## What you should do
Leaving all pictures aside, write out the records below precisely as given.

[Records from a data source]
◇ ◇ ◇ ◇ ◇ ◇ ◇

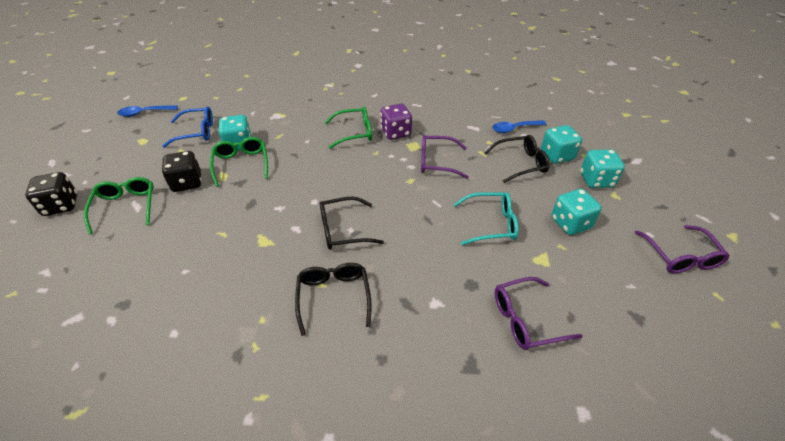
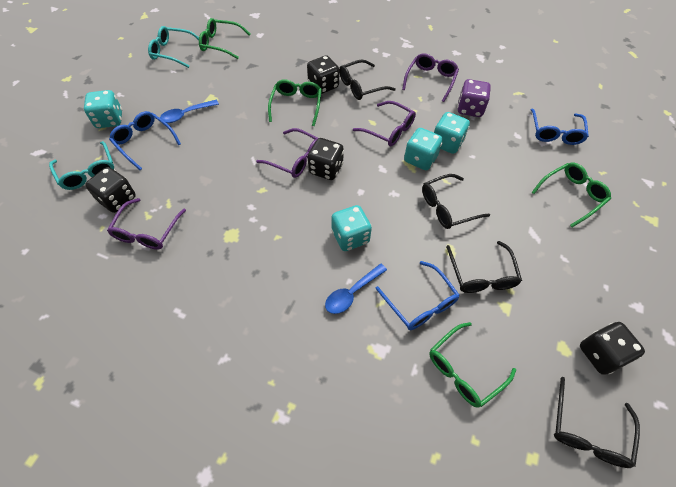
black dice: 2 -> 4
black glasses: 3 -> 4
blue glasses: 1 -> 3
green glasses: 3 -> 4
purple glasses: 3 -> 4
turquoise glasses: 1 -> 2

◇ ◇ ◇ ◇ ◇ ◇ ◇

## Output of the task
black dice: 2 -> 4
black glasses: 3 -> 4
blue glasses: 1 -> 3
green glasses: 3 -> 4
purple glasses: 3 -> 4
turquoise glasses: 1 -> 2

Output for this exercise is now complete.